▸ **YOUR GOAL**
From the listing below, copy every line that contains the string "with". Upper and lower case must match.

▸ **SOURCE RECORDS**
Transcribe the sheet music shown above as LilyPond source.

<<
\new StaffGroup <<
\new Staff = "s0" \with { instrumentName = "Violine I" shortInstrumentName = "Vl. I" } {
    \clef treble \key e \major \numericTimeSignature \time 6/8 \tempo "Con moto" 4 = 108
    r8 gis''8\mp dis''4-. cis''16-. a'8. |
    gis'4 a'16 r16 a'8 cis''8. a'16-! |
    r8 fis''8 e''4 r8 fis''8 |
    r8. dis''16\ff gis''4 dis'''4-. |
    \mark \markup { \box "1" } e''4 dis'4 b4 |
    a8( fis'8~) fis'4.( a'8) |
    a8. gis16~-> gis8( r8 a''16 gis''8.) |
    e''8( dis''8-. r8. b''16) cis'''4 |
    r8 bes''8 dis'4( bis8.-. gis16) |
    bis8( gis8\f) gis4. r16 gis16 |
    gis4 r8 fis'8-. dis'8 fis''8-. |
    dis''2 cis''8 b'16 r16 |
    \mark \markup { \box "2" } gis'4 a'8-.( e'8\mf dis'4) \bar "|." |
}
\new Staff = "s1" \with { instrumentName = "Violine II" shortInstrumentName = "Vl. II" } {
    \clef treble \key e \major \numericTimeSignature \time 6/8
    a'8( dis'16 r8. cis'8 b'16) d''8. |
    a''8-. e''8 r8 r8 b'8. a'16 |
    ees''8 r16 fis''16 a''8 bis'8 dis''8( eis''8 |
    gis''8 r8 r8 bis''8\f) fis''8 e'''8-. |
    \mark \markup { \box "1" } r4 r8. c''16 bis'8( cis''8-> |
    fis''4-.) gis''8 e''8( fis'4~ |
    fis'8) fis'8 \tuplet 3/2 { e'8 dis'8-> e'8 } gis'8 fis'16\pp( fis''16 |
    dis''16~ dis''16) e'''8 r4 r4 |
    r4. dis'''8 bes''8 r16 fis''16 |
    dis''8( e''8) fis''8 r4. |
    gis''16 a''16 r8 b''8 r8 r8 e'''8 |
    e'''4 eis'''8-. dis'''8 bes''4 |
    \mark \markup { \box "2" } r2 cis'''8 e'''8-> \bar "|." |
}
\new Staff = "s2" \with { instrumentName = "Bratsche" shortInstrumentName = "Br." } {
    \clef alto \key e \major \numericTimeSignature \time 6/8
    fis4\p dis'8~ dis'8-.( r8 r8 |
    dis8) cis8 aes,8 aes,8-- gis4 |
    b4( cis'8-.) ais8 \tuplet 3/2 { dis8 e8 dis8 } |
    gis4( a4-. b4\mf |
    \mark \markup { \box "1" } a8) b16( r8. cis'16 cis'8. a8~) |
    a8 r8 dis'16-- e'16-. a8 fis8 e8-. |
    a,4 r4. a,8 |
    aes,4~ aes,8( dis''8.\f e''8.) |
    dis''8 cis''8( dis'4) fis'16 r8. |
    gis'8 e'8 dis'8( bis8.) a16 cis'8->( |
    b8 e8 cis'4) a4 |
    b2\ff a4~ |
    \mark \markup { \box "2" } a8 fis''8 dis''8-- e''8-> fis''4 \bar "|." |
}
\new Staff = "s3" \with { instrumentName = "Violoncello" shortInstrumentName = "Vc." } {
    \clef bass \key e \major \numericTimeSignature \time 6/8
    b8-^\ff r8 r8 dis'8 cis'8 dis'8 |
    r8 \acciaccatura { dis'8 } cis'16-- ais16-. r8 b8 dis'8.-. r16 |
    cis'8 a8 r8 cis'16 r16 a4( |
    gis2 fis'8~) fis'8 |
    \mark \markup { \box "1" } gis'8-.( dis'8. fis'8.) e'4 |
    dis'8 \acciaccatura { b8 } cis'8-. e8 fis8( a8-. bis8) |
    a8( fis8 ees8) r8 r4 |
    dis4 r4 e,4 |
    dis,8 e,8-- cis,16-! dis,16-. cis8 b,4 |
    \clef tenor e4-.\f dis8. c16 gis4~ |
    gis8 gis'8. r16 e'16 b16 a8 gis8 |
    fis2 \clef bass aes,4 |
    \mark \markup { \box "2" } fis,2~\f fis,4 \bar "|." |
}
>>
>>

▸ **EXERCISE RESPONSE**
\new Staff = "s0" \with { instrumentName = "Violine I" shortInstrumentName = "Vl. I" } {
\new Staff = "s1" \with { instrumentName = "Violine II" shortInstrumentName = "Vl. II" } {
\new Staff = "s2" \with { instrumentName = "Bratsche" shortInstrumentName = "Br." } {
\new Staff = "s3" \with { instrumentName = "Violoncello" shortInstrumentName = "Vc." } {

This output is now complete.